======== Supplied entries ========

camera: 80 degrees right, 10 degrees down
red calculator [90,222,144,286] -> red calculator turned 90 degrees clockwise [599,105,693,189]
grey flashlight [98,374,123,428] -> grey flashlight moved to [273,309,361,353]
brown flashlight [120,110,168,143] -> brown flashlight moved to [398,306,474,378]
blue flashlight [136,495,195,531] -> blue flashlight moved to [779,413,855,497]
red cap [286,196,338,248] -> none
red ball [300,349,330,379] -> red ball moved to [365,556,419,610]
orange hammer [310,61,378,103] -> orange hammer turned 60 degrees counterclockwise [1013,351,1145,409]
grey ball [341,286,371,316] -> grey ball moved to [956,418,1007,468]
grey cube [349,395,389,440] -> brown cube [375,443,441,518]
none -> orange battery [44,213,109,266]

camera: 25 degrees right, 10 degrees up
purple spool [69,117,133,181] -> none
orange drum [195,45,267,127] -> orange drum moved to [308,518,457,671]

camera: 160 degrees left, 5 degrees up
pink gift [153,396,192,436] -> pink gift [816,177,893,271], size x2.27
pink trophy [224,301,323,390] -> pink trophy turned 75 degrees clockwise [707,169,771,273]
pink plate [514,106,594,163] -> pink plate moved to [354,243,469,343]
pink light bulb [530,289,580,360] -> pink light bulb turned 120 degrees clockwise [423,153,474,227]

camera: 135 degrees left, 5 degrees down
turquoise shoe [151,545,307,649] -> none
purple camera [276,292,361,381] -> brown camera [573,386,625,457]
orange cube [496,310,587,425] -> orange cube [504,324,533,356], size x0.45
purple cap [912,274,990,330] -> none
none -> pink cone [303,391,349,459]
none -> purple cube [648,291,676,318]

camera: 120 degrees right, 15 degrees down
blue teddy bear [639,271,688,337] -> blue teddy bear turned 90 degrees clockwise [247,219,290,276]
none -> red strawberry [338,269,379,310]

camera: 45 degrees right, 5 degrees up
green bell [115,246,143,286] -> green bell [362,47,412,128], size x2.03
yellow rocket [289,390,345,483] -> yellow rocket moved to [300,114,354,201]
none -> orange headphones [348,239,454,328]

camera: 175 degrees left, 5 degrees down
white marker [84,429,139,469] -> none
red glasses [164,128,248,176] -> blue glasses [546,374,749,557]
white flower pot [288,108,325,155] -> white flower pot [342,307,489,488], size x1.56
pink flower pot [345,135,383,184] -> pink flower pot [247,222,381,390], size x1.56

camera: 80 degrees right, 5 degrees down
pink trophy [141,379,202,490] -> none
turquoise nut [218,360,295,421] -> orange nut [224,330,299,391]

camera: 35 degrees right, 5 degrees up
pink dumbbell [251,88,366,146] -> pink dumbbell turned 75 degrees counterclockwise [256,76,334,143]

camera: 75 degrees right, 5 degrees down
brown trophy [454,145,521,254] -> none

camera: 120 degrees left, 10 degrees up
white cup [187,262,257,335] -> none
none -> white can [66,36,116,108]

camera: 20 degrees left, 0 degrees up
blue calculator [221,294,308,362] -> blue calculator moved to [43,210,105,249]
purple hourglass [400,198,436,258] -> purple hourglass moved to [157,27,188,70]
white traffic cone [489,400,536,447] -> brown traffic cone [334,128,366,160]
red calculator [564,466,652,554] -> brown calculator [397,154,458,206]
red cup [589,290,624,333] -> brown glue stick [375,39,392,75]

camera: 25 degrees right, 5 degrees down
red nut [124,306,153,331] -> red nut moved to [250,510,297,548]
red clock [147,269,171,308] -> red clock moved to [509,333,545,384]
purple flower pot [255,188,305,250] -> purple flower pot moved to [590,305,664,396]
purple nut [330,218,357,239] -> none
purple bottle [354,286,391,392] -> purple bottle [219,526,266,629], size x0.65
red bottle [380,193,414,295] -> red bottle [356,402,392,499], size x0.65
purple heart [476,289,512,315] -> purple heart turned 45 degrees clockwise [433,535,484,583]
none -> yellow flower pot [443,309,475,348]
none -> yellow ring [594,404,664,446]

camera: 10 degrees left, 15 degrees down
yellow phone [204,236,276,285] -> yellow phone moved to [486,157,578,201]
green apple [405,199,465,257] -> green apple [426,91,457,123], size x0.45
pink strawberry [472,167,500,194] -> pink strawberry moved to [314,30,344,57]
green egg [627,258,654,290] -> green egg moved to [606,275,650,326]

========

What to do: Please output every record exactly as it appears.

Output below:
camera: 80 degrees right, 10 degrees down
red calculator [90,222,144,286] -> red calculator turned 90 degrees clockwise [599,105,693,189]
grey flashlight [98,374,123,428] -> grey flashlight moved to [273,309,361,353]
brown flashlight [120,110,168,143] -> brown flashlight moved to [398,306,474,378]
blue flashlight [136,495,195,531] -> blue flashlight moved to [779,413,855,497]
red cap [286,196,338,248] -> none
red ball [300,349,330,379] -> red ball moved to [365,556,419,610]
orange hammer [310,61,378,103] -> orange hammer turned 60 degrees counterclockwise [1013,351,1145,409]
grey ball [341,286,371,316] -> grey ball moved to [956,418,1007,468]
grey cube [349,395,389,440] -> brown cube [375,443,441,518]
none -> orange battery [44,213,109,266]

camera: 25 degrees right, 10 degrees up
purple spool [69,117,133,181] -> none
orange drum [195,45,267,127] -> orange drum moved to [308,518,457,671]

camera: 160 degrees left, 5 degrees up
pink gift [153,396,192,436] -> pink gift [816,177,893,271], size x2.27
pink trophy [224,301,323,390] -> pink trophy turned 75 degrees clockwise [707,169,771,273]
pink plate [514,106,594,163] -> pink plate moved to [354,243,469,343]
pink light bulb [530,289,580,360] -> pink light bulb turned 120 degrees clockwise [423,153,474,227]

camera: 135 degrees left, 5 degrees down
turquoise shoe [151,545,307,649] -> none
purple camera [276,292,361,381] -> brown camera [573,386,625,457]
orange cube [496,310,587,425] -> orange cube [504,324,533,356], size x0.45
purple cap [912,274,990,330] -> none
none -> pink cone [303,391,349,459]
none -> purple cube [648,291,676,318]

camera: 120 degrees right, 15 degrees down
blue teddy bear [639,271,688,337] -> blue teddy bear turned 90 degrees clockwise [247,219,290,276]
none -> red strawberry [338,269,379,310]

camera: 45 degrees right, 5 degrees up
green bell [115,246,143,286] -> green bell [362,47,412,128], size x2.03
yellow rocket [289,390,345,483] -> yellow rocket moved to [300,114,354,201]
none -> orange headphones [348,239,454,328]

camera: 175 degrees left, 5 degrees down
white marker [84,429,139,469] -> none
red glasses [164,128,248,176] -> blue glasses [546,374,749,557]
white flower pot [288,108,325,155] -> white flower pot [342,307,489,488], size x1.56
pink flower pot [345,135,383,184] -> pink flower pot [247,222,381,390], size x1.56

camera: 80 degrees right, 5 degrees down
pink trophy [141,379,202,490] -> none
turquoise nut [218,360,295,421] -> orange nut [224,330,299,391]

camera: 35 degrees right, 5 degrees up
pink dumbbell [251,88,366,146] -> pink dumbbell turned 75 degrees counterclockwise [256,76,334,143]

camera: 75 degrees right, 5 degrees down
brown trophy [454,145,521,254] -> none

camera: 120 degrees left, 10 degrees up
white cup [187,262,257,335] -> none
none -> white can [66,36,116,108]

camera: 20 degrees left, 0 degrees up
blue calculator [221,294,308,362] -> blue calculator moved to [43,210,105,249]
purple hourglass [400,198,436,258] -> purple hourglass moved to [157,27,188,70]
white traffic cone [489,400,536,447] -> brown traffic cone [334,128,366,160]
red calculator [564,466,652,554] -> brown calculator [397,154,458,206]
red cup [589,290,624,333] -> brown glue stick [375,39,392,75]

camera: 25 degrees right, 5 degrees down
red nut [124,306,153,331] -> red nut moved to [250,510,297,548]
red clock [147,269,171,308] -> red clock moved to [509,333,545,384]
purple flower pot [255,188,305,250] -> purple flower pot moved to [590,305,664,396]
purple nut [330,218,357,239] -> none
purple bottle [354,286,391,392] -> purple bottle [219,526,266,629], size x0.65
red bottle [380,193,414,295] -> red bottle [356,402,392,499], size x0.65
purple heart [476,289,512,315] -> purple heart turned 45 degrees clockwise [433,535,484,583]
none -> yellow flower pot [443,309,475,348]
none -> yellow ring [594,404,664,446]

camera: 10 degrees left, 15 degrees down
yellow phone [204,236,276,285] -> yellow phone moved to [486,157,578,201]
green apple [405,199,465,257] -> green apple [426,91,457,123], size x0.45
pink strawberry [472,167,500,194] -> pink strawberry moved to [314,30,344,57]
green egg [627,258,654,290] -> green egg moved to [606,275,650,326]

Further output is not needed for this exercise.